- TASK GOAL -
The exercise calls for the lines from the one containing "green rectangle: rotated" to the end of the data below to be output exactly, pictures excluded.

•••••

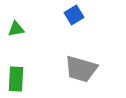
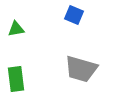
blue square: rotated 36 degrees counterclockwise
green rectangle: rotated 10 degrees counterclockwise
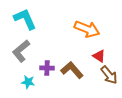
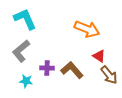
cyan star: moved 2 px left, 1 px up
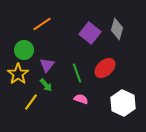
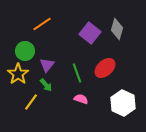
green circle: moved 1 px right, 1 px down
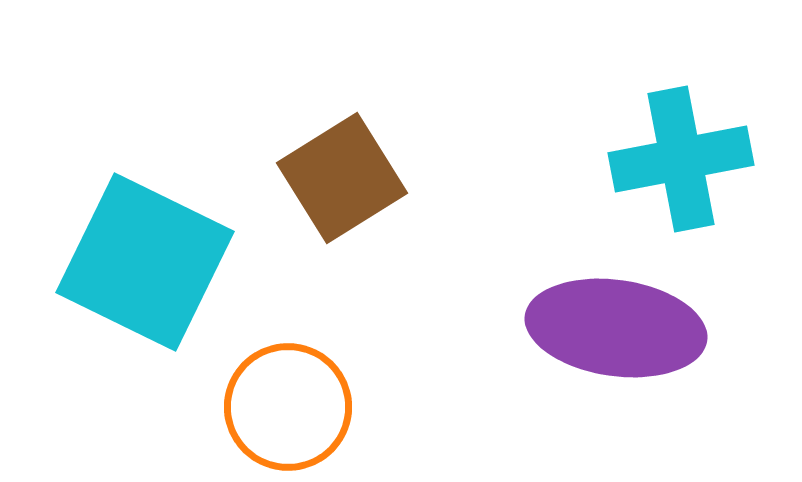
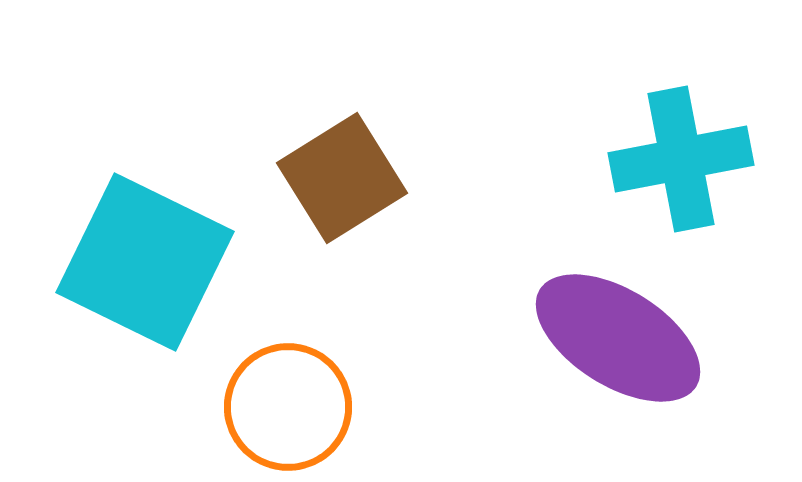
purple ellipse: moved 2 px right, 10 px down; rotated 24 degrees clockwise
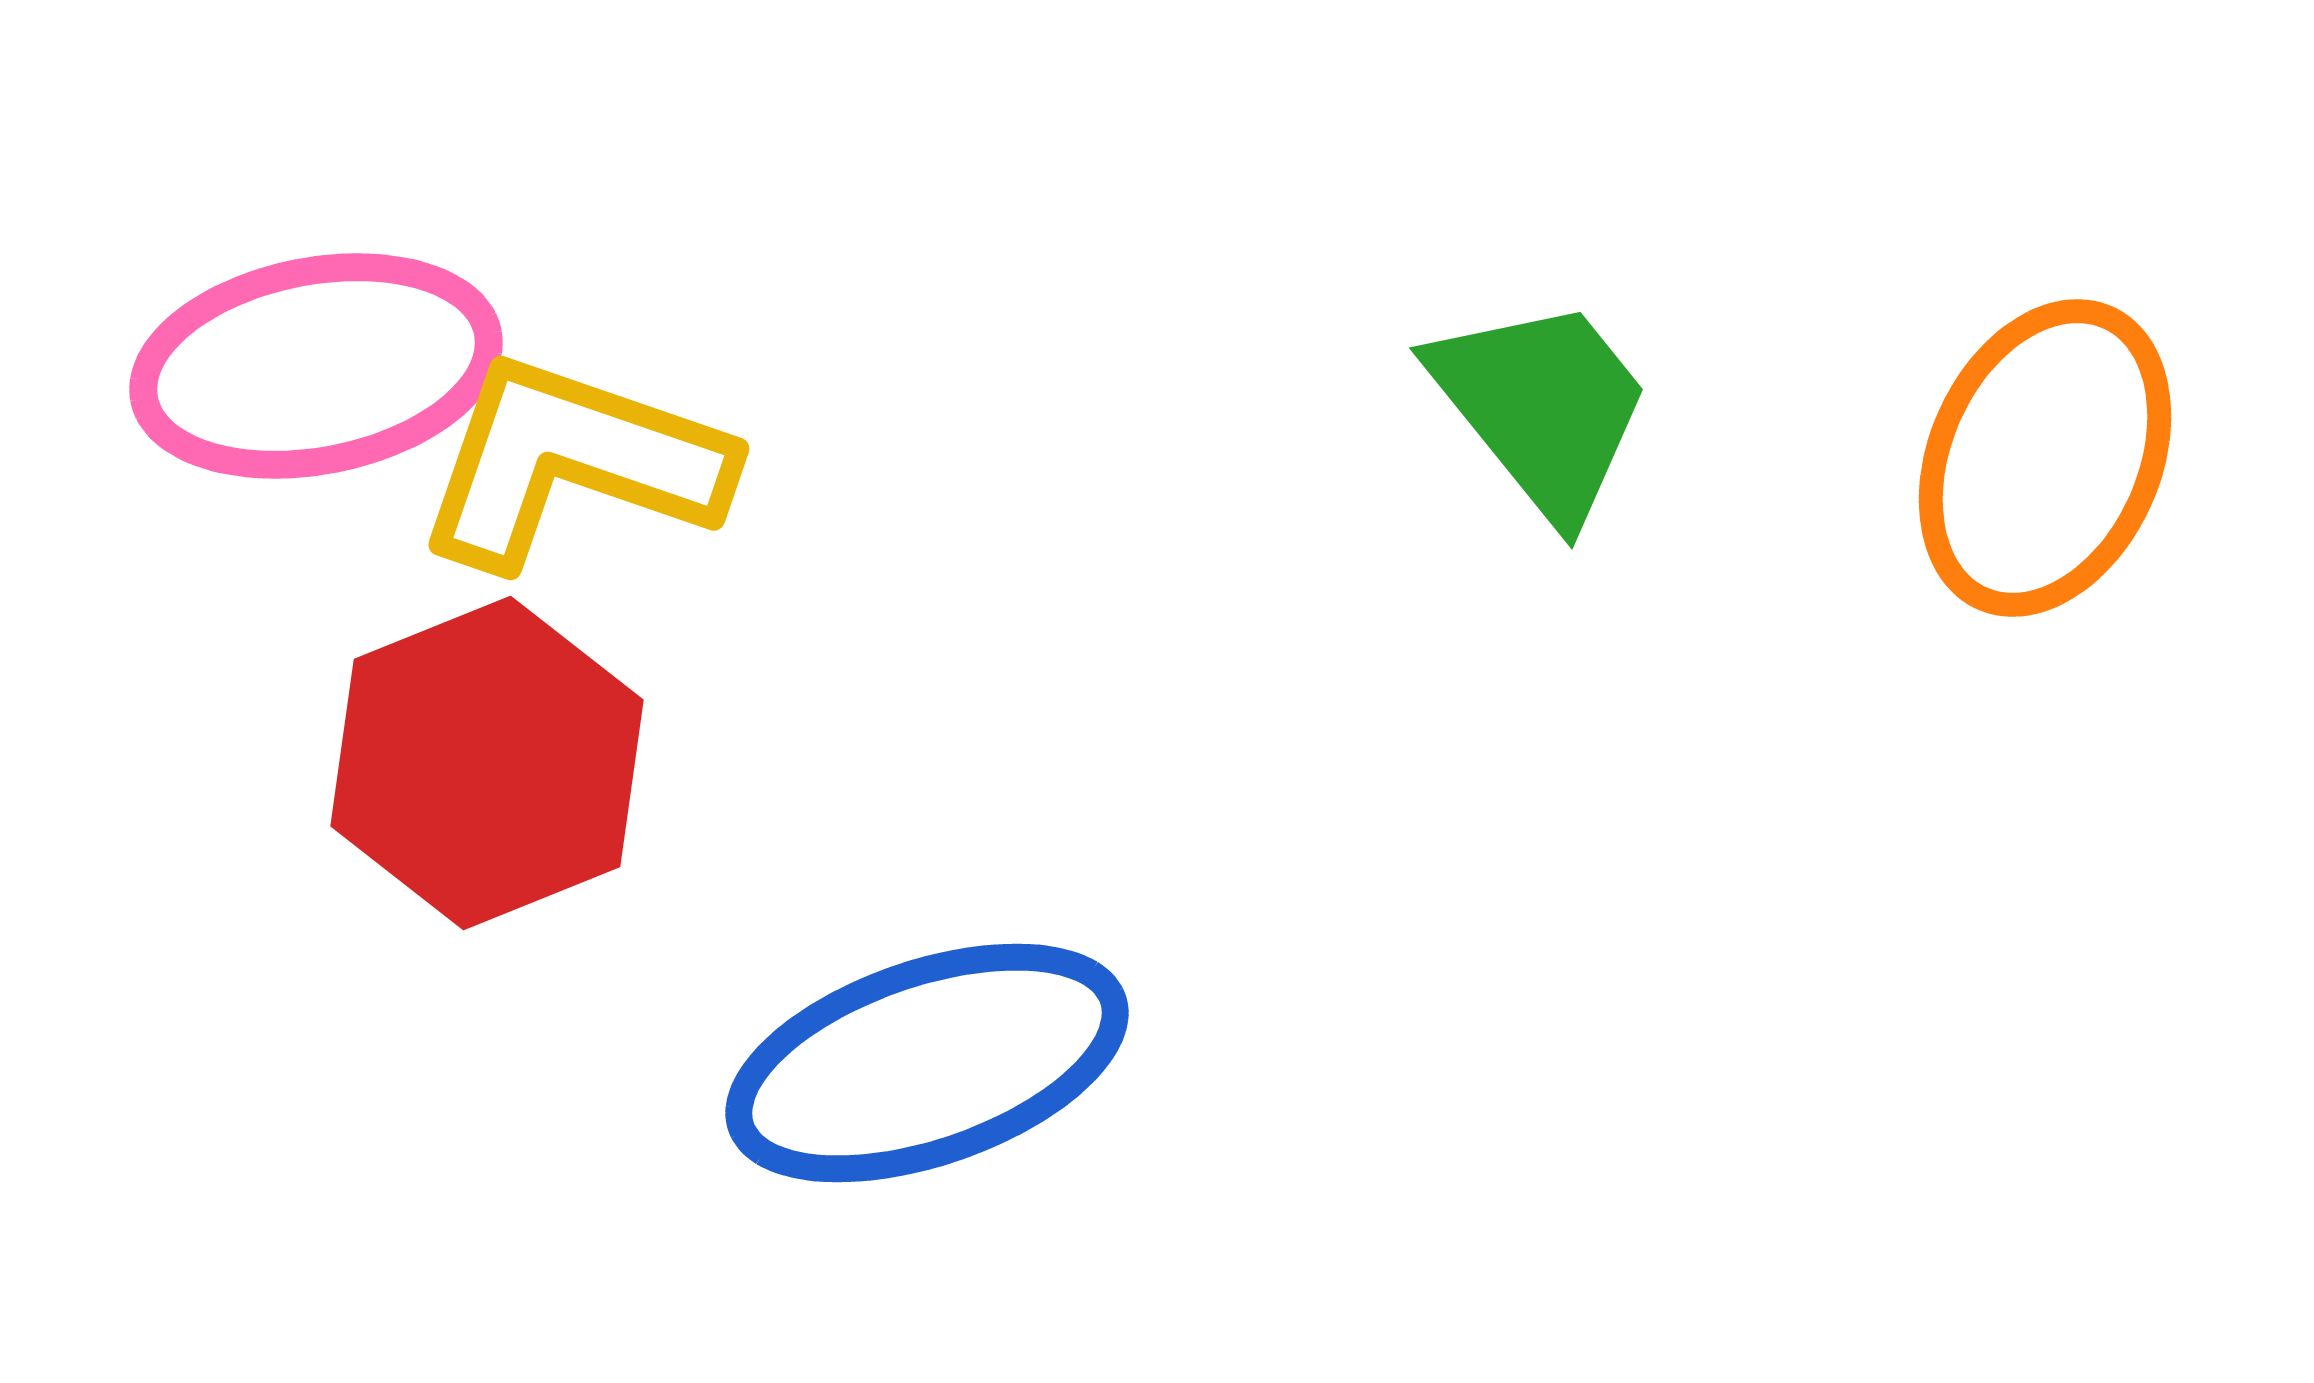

•••••

- THE COMPLETED TASK -
green rectangle: rotated 10 degrees counterclockwise
cyan star: moved 2 px left, 1 px up
green circle: moved 1 px right, 1 px down
purple ellipse: moved 2 px right, 10 px down; rotated 24 degrees clockwise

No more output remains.